===== Records supplied =====
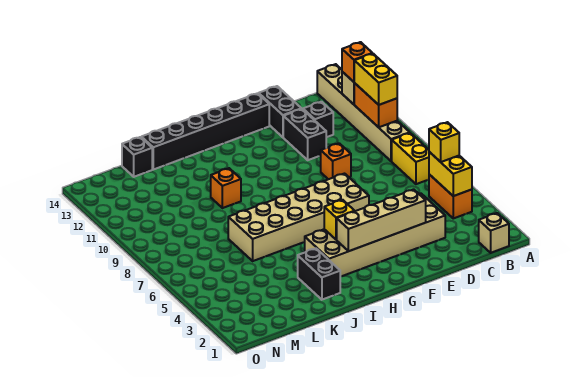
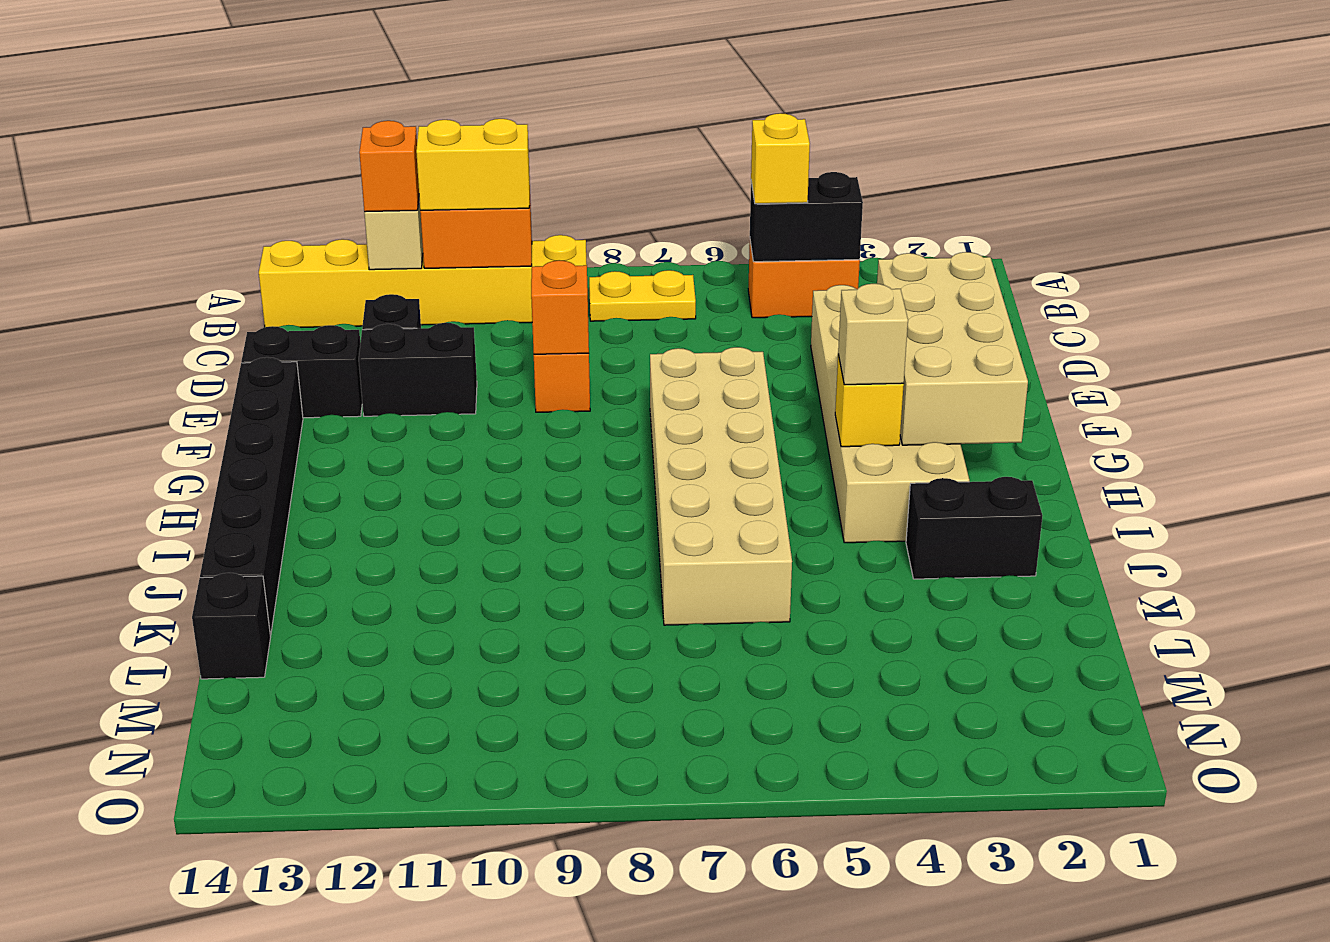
tan brick B1 level 1 -> tan brick H4 level 3
yellow brick B4:B5 level 2 -> black brick B4:B5 level 2
yellow brick B7:B8 level 1 -> yellow plate B7:B8 level 1
tan brick B9:B14 level 1 -> yellow brick B9:B14 level 1
tan brick E3:H3 level 2 -> tan brick E2:H3 level 2
orange brick J10 level 1 -> orange brick E9 level 2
=====
Which lines hold the word "yellow"? Copy each of them from the records.

yellow brick B4:B5 level 2 -> black brick B4:B5 level 2
yellow brick B7:B8 level 1 -> yellow plate B7:B8 level 1
tan brick B9:B14 level 1 -> yellow brick B9:B14 level 1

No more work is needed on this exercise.